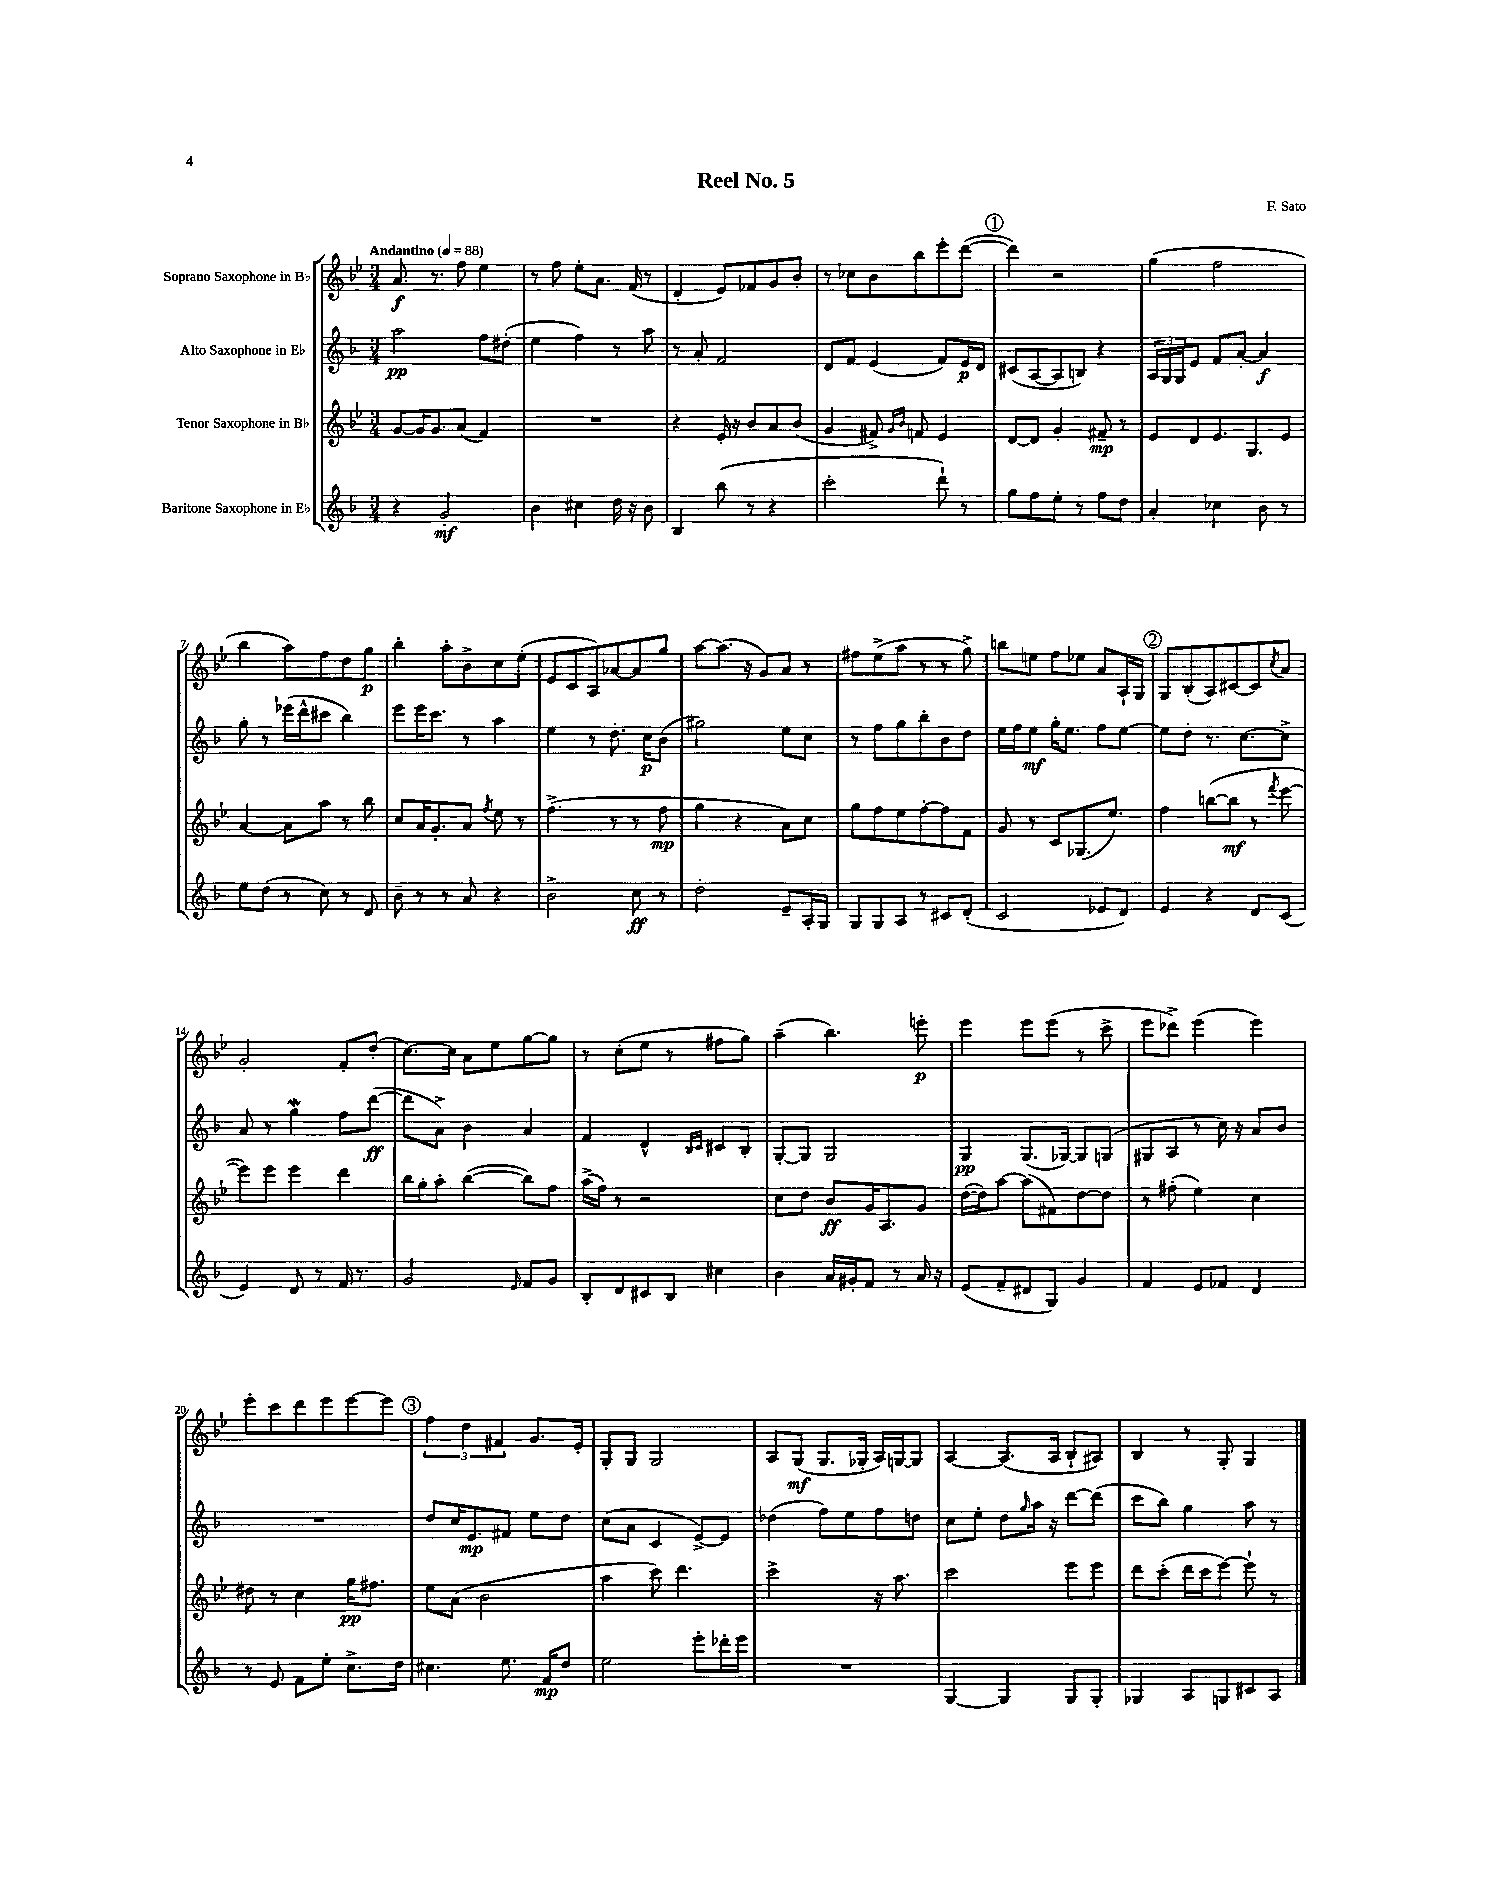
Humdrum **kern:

...

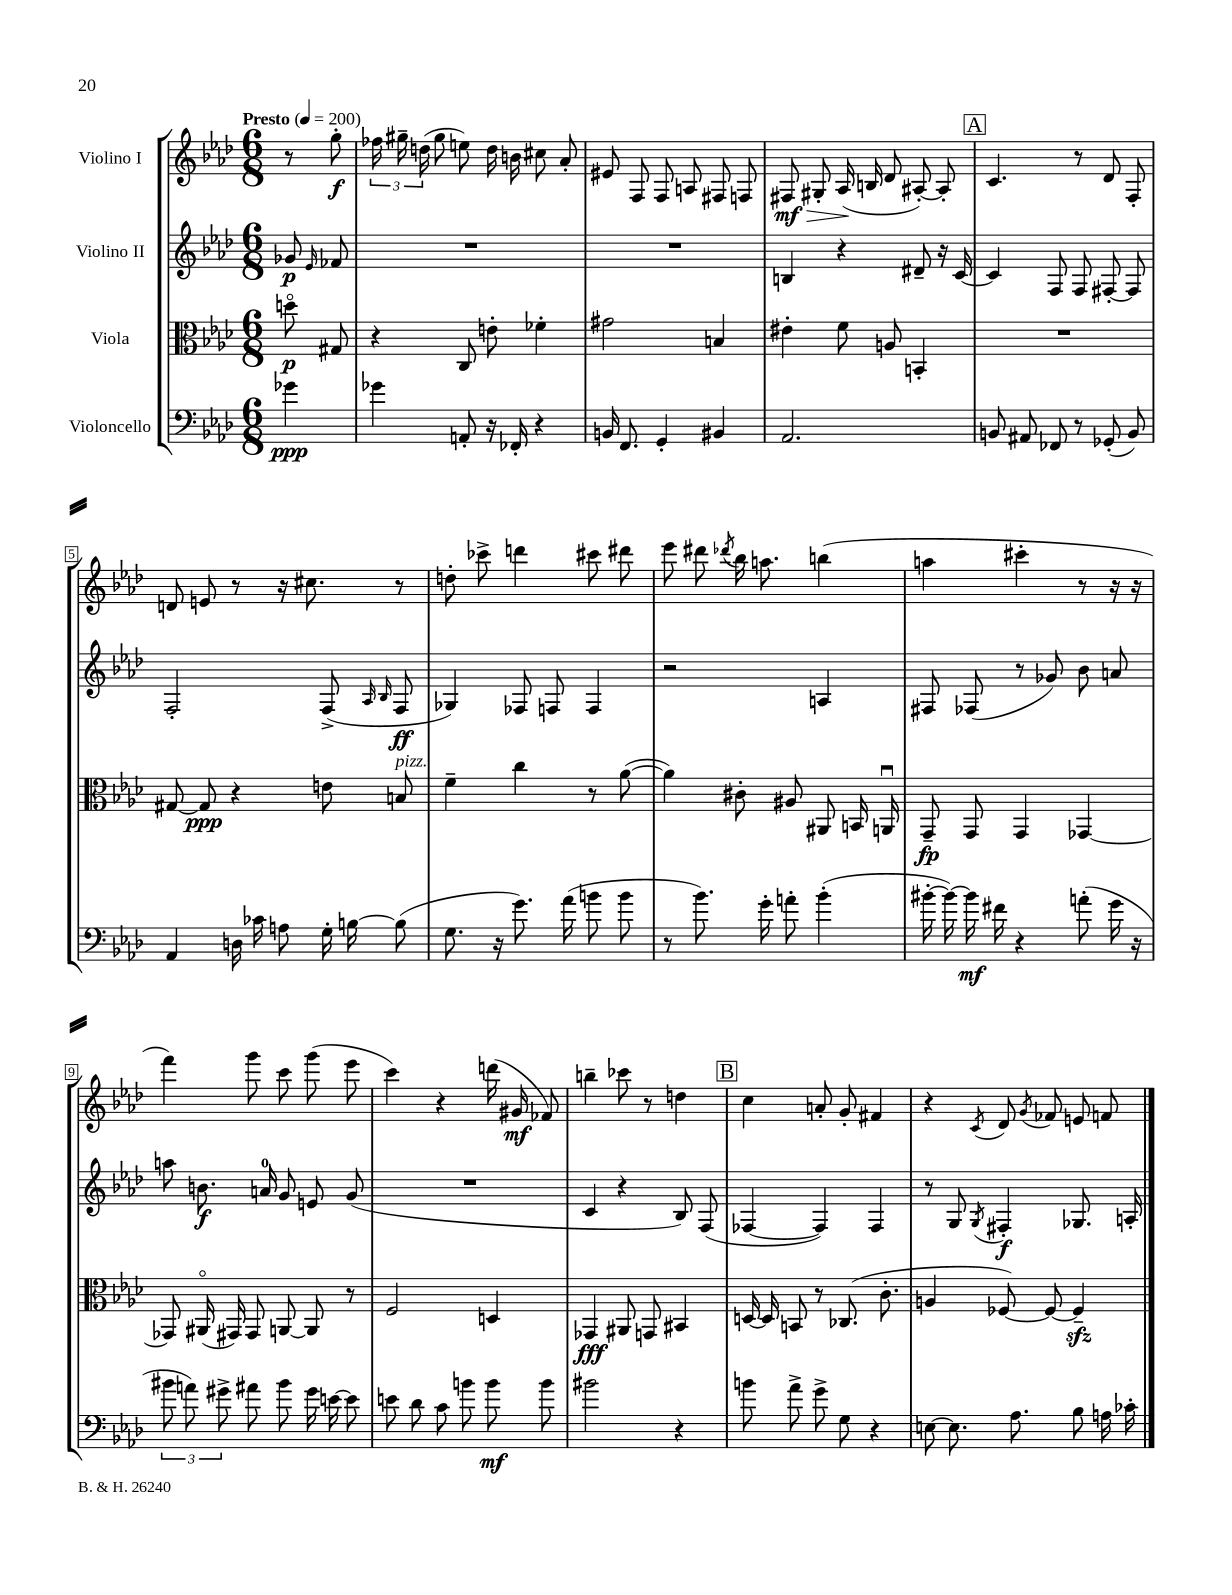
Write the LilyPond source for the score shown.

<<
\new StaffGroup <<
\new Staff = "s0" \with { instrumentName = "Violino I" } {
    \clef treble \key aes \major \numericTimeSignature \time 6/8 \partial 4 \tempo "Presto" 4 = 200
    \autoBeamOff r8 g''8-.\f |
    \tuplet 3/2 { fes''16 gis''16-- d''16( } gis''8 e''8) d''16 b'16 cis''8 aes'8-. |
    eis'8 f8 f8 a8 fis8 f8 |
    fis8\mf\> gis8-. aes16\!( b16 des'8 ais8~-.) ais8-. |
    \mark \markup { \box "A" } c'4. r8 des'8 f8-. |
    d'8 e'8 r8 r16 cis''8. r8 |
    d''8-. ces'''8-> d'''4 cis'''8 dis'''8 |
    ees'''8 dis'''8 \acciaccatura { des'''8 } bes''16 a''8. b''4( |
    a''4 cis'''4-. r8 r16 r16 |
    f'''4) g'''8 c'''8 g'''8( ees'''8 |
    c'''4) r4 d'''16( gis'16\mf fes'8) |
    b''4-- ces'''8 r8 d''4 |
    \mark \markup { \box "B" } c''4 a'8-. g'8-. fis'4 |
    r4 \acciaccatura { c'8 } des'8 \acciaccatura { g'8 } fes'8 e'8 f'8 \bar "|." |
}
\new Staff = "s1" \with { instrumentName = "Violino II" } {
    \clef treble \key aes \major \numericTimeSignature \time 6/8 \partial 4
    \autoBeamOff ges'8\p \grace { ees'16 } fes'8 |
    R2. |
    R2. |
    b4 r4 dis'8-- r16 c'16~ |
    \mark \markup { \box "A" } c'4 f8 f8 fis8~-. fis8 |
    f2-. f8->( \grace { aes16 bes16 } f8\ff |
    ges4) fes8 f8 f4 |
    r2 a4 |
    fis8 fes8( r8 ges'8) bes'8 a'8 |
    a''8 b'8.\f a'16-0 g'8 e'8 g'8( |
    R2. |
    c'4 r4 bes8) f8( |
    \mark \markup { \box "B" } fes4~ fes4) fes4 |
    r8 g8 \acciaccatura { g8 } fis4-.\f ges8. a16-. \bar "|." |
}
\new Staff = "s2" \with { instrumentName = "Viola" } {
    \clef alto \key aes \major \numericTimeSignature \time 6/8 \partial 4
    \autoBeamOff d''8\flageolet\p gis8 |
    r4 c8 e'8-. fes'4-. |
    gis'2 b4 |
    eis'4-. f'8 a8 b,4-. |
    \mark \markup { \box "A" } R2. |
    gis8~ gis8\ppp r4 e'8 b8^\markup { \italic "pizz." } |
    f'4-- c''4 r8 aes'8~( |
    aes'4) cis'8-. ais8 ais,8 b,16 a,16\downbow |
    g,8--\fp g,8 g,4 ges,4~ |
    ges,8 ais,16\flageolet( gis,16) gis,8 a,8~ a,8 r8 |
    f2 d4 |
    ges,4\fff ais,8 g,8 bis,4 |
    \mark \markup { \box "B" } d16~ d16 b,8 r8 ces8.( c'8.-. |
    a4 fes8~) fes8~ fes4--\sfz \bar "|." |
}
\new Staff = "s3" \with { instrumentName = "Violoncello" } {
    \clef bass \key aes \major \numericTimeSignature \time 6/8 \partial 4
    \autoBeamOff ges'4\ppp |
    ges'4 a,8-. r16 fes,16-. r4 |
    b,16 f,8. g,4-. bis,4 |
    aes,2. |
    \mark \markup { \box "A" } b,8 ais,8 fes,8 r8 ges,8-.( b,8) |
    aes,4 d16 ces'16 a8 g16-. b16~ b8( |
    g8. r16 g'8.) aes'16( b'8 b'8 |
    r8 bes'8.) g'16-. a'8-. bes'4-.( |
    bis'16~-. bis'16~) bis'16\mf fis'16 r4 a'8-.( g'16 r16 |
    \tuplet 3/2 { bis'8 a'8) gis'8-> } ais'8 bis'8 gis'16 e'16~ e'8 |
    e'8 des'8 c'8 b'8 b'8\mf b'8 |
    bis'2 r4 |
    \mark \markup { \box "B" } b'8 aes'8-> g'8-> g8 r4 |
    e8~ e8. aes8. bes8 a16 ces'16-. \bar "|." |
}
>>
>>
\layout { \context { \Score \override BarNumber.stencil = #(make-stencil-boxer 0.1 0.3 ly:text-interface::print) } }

==

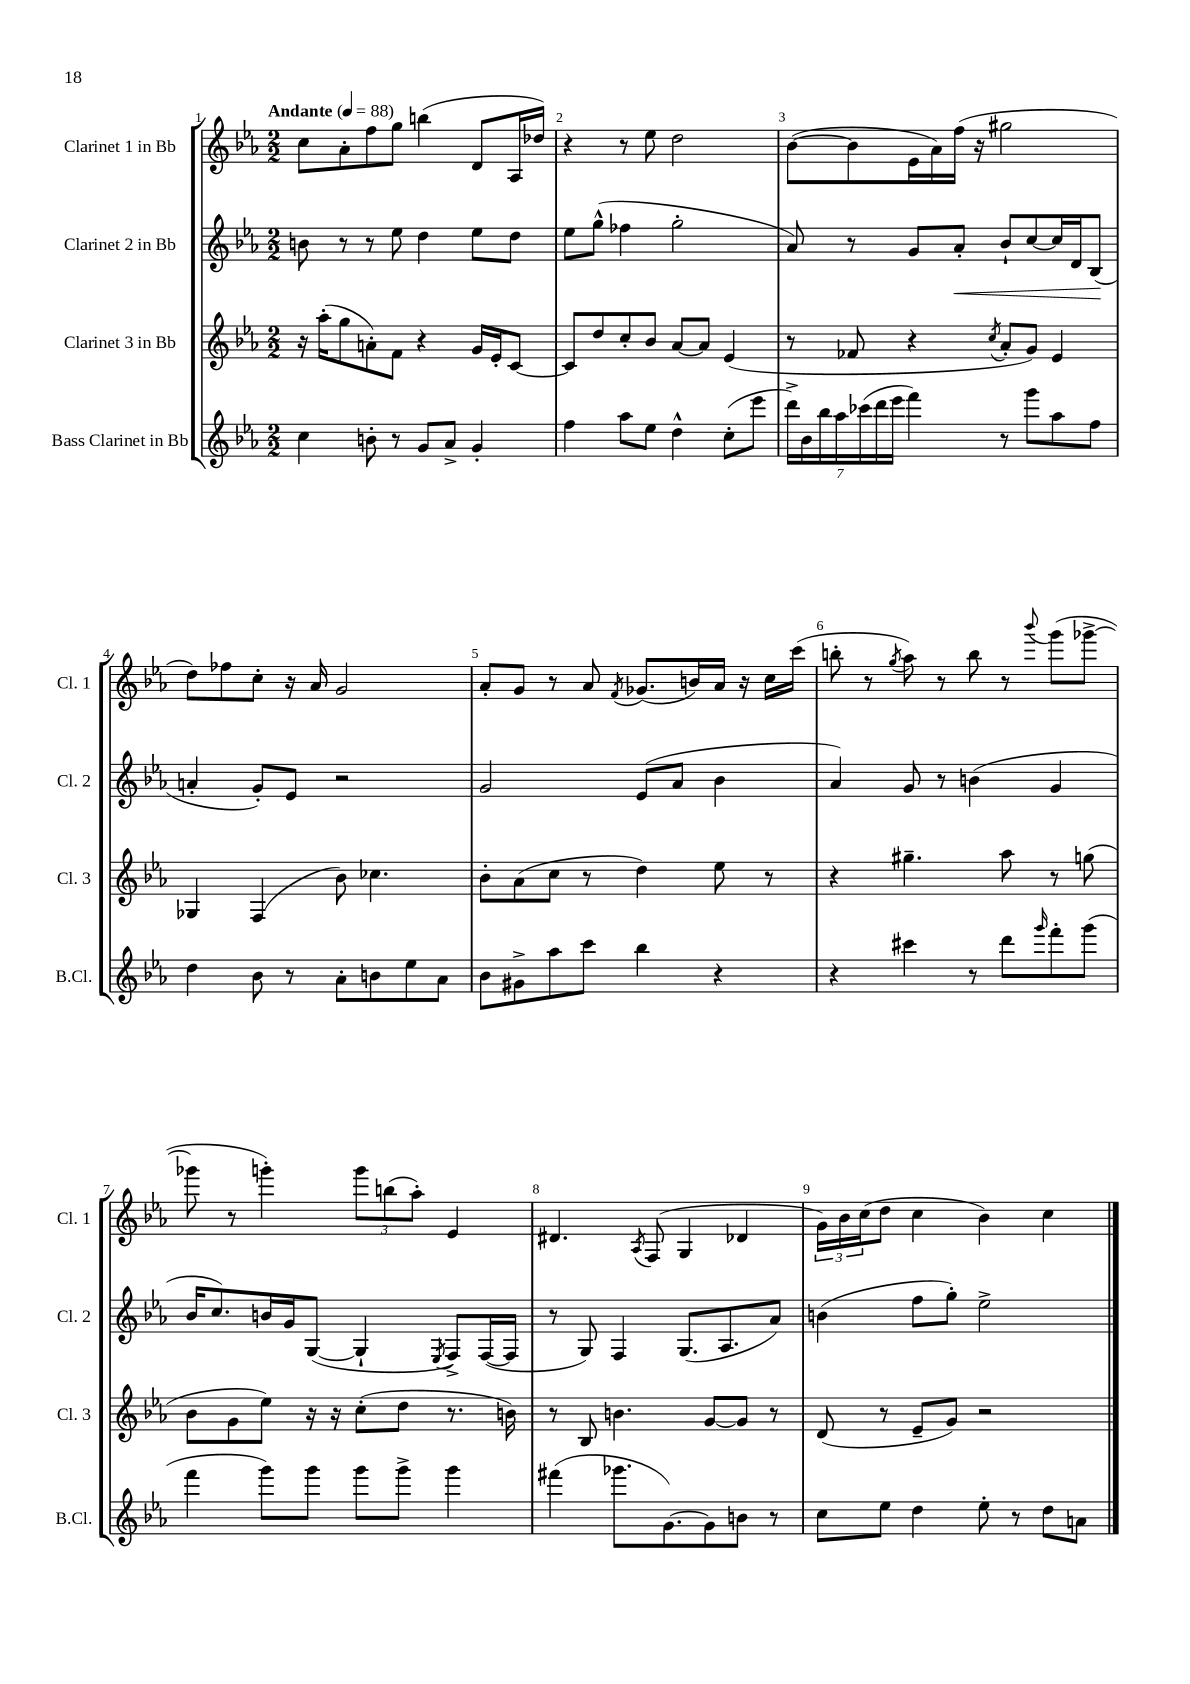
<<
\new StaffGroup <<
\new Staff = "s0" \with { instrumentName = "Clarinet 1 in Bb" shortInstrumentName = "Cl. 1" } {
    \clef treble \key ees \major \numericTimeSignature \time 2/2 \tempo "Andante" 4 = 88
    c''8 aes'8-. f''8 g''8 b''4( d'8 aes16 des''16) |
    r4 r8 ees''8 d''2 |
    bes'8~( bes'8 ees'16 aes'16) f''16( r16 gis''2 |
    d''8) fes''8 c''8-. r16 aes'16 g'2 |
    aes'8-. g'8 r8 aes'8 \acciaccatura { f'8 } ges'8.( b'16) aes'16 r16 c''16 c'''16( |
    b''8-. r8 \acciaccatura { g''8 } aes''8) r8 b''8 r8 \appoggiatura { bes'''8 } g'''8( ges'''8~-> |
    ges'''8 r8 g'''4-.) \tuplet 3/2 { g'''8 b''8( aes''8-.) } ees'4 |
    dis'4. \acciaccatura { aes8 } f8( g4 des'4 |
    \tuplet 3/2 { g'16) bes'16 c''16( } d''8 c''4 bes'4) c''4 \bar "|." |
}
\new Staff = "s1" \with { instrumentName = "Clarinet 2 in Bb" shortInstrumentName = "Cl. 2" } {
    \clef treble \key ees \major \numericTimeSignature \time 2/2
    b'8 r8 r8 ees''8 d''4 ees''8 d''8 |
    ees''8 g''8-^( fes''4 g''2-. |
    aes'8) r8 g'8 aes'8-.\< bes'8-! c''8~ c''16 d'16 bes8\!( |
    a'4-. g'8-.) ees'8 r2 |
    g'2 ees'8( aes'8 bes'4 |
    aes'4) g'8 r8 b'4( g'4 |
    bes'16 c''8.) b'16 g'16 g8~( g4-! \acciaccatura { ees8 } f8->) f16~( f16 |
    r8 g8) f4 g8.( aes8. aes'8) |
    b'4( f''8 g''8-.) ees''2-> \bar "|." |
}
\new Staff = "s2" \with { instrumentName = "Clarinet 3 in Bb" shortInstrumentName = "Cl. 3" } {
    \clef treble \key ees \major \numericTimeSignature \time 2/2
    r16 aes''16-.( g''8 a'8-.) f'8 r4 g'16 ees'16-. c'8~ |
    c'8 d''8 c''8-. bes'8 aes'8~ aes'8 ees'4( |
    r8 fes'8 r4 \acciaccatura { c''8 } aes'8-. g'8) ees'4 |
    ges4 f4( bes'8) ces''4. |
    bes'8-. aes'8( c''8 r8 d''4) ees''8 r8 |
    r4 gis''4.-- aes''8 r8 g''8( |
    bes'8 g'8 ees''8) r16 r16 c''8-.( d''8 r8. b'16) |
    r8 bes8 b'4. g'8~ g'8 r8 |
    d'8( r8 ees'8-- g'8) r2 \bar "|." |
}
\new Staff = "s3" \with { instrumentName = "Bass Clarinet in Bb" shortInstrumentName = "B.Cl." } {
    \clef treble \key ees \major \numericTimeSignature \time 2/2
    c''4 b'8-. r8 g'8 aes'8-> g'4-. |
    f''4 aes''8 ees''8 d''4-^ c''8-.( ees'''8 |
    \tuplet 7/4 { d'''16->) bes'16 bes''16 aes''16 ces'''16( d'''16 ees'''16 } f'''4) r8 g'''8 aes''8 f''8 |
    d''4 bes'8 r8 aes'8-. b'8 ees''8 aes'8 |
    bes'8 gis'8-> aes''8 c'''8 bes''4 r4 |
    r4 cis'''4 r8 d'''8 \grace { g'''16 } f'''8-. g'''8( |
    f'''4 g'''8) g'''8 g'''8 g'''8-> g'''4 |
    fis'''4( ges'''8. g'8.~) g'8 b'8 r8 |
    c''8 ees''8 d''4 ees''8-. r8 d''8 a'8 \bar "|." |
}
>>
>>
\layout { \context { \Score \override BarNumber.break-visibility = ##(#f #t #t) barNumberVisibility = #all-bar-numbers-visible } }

STATED TASK: How many of the lines above contain the string "markup"? Reply with the number alone.

EXERCISE ANSWER: 9